[Task brief] Repeat exactly the lines from the one containing "(532, 490) = (170, 350): green" through the last line of the records below, both included, and nothing else.

[Dataset excerpts]
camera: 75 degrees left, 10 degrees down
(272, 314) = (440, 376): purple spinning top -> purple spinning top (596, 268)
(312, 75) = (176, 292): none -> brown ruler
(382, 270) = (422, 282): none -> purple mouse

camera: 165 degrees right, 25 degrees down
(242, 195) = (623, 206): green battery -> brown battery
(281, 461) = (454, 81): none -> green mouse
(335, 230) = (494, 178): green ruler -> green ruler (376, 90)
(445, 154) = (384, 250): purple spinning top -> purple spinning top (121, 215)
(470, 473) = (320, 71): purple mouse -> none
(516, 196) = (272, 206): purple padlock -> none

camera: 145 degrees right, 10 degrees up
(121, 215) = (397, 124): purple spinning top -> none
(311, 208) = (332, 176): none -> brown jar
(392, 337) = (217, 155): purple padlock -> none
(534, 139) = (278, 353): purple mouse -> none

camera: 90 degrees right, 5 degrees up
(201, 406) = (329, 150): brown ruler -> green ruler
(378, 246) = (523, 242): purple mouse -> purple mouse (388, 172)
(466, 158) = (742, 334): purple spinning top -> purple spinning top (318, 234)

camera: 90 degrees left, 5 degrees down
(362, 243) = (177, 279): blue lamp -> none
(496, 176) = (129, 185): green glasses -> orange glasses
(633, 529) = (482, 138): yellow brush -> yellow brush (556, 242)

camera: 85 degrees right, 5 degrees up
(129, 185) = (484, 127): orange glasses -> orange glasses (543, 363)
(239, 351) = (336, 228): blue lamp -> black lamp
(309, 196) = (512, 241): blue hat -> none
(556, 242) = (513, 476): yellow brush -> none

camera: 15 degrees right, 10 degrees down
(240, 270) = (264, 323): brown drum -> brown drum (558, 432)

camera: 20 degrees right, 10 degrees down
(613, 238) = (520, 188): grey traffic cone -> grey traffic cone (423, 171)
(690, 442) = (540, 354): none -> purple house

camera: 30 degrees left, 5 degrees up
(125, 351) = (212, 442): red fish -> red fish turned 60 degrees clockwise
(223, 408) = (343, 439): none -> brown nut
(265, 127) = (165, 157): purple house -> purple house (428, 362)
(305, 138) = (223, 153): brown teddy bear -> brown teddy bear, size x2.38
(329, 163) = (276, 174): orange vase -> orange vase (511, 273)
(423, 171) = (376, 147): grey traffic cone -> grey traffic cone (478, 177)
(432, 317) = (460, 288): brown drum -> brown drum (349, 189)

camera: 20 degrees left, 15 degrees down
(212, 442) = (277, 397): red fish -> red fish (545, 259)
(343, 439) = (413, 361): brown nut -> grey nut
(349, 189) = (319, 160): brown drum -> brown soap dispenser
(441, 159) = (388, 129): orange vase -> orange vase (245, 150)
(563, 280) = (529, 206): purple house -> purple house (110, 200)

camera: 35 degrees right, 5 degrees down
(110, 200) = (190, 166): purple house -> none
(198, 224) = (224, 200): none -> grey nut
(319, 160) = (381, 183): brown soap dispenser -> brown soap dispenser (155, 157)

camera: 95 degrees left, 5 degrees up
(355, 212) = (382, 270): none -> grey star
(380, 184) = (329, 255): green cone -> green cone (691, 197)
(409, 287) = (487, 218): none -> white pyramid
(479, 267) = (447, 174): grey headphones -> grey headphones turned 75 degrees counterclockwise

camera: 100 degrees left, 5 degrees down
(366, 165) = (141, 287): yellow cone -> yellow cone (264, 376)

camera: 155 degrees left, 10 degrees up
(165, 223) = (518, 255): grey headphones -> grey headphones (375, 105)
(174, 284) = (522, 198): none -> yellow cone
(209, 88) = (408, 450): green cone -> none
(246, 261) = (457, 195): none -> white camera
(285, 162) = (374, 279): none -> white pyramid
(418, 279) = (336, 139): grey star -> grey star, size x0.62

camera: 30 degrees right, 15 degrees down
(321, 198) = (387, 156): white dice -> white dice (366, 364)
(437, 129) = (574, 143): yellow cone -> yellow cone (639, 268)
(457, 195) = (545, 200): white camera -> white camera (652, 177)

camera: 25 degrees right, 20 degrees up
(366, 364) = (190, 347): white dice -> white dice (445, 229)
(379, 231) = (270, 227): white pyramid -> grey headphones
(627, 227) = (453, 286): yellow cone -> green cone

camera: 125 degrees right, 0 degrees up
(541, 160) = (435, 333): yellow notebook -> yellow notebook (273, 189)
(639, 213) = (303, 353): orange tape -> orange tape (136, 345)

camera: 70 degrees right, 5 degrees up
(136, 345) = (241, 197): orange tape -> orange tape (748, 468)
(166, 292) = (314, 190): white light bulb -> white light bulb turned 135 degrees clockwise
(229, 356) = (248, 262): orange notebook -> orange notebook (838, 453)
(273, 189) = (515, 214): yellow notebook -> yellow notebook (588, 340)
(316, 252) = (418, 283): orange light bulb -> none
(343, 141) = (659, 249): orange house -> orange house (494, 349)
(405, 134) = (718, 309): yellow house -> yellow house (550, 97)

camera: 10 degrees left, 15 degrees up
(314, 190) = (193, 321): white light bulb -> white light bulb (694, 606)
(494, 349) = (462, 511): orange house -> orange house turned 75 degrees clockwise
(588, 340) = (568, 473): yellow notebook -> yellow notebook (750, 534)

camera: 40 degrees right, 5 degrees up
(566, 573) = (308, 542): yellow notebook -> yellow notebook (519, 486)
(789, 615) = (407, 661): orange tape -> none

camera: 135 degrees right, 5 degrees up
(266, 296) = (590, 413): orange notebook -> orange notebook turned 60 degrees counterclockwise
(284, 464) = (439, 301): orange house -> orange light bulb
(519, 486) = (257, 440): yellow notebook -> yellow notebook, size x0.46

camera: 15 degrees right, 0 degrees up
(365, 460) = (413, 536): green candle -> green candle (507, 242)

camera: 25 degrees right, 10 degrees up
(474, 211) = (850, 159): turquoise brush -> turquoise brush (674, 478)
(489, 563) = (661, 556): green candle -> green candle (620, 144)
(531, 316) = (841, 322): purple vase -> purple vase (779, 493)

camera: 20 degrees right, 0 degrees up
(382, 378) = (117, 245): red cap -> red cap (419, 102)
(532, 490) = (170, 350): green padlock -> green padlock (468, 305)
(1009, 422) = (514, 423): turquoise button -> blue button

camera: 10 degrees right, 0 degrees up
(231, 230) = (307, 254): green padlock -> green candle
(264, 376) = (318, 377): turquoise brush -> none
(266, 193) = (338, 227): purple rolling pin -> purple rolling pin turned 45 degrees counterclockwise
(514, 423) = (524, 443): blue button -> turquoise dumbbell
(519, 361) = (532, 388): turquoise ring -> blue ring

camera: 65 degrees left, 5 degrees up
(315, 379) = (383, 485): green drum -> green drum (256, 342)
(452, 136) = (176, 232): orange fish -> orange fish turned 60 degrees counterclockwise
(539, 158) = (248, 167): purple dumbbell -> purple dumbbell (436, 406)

[Response for this exercise]
(532, 490) = (170, 350): green padlock -> green padlock (468, 305)
(1009, 422) = (514, 423): turquoise button -> blue button

camera: 10 degrees right, 0 degrees up
(231, 230) = (307, 254): green padlock -> green candle
(264, 376) = (318, 377): turquoise brush -> none
(266, 193) = (338, 227): purple rolling pin -> purple rolling pin turned 45 degrees counterclockwise
(514, 423) = (524, 443): blue button -> turquoise dumbbell
(519, 361) = (532, 388): turquoise ring -> blue ring

camera: 65 degrees left, 5 degrees up
(315, 379) = (383, 485): green drum -> green drum (256, 342)
(452, 136) = (176, 232): orange fish -> orange fish turned 60 degrees counterclockwise
(539, 158) = (248, 167): purple dumbbell -> purple dumbbell (436, 406)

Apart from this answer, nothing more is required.